- Task goal: If a line in the data below contains "green", copy it.

━━━ Material provided ━━━

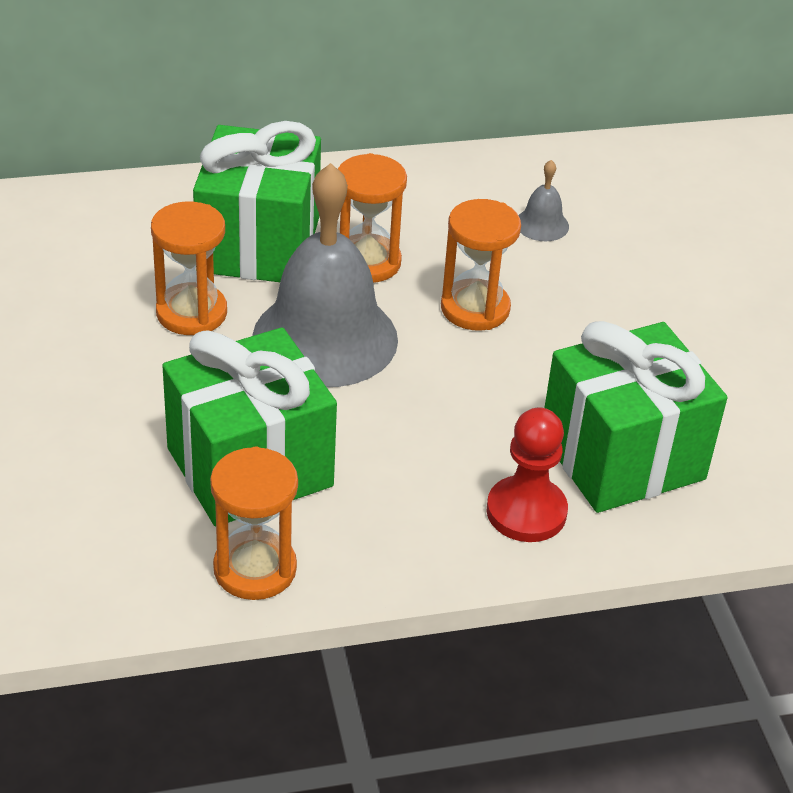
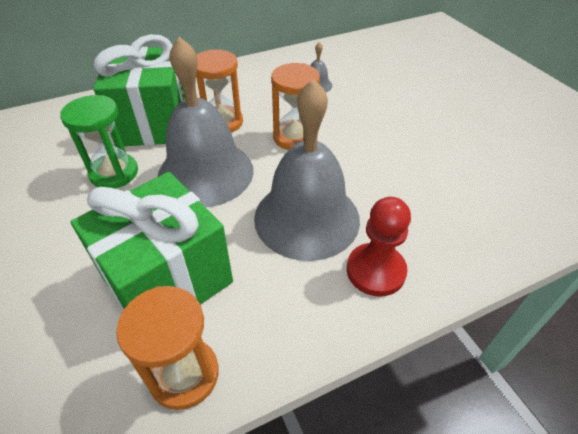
camera: 10 degrees left, 5 degrees up
(191, 313) = (114, 173): orange hourglass -> green hourglass
(455, 428) = (306, 218): none -> grey bell
(622, 457) = (421, 215): green gift -> none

━━━

- Exercise solution:
(191, 313) = (114, 173): orange hourglass -> green hourglass
(622, 457) = (421, 215): green gift -> none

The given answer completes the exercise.